## TASK BRIEF
Write out the following listing's lines from the one with "green ruler: [194,248,213,320]" to the one with "red strawberry: [85,441,164,518]", exactly, with both included and no others.

## DATA FOR ANALYSIS
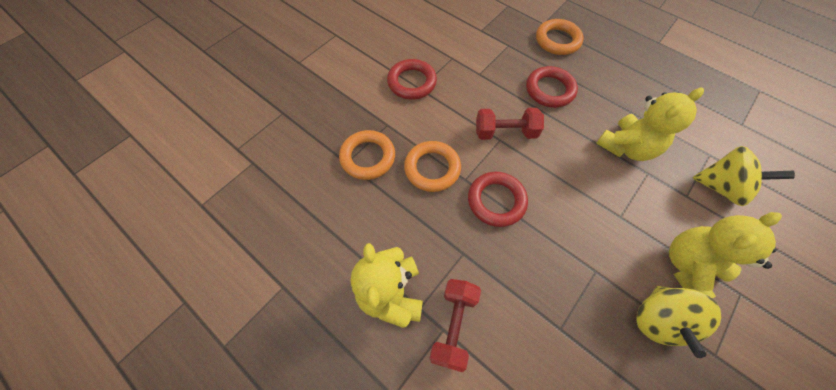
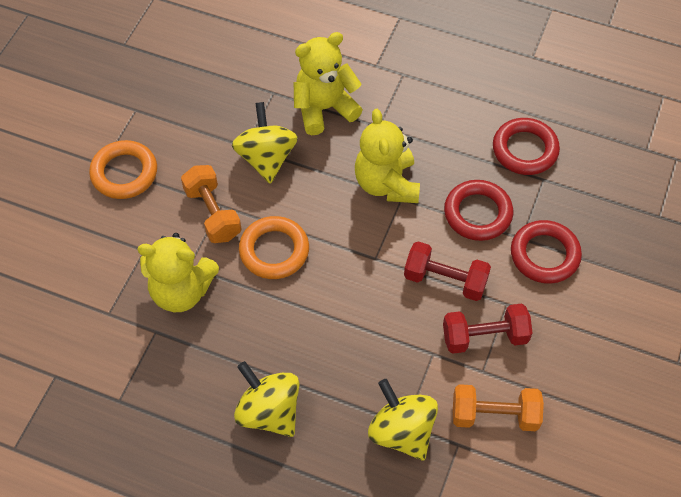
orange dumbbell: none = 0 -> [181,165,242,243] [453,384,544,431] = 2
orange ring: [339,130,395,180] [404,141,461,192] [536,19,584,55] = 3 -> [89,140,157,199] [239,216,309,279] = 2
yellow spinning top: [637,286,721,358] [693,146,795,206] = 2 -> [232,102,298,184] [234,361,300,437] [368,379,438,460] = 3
---
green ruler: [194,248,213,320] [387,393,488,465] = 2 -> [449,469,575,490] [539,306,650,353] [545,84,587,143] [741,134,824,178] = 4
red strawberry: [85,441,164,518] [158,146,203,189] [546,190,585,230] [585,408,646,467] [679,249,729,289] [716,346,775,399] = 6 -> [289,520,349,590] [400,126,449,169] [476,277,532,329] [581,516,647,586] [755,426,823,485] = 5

## SOLVED EXERCISE
green ruler: [194,248,213,320] [387,393,488,465] = 2 -> [449,469,575,490] [539,306,650,353] [545,84,587,143] [741,134,824,178] = 4
red strawberry: [85,441,164,518] [158,146,203,189] [546,190,585,230] [585,408,646,467] [679,249,729,289] [716,346,775,399] = 6 -> [289,520,349,590] [400,126,449,169] [476,277,532,329] [581,516,647,586] [755,426,823,485] = 5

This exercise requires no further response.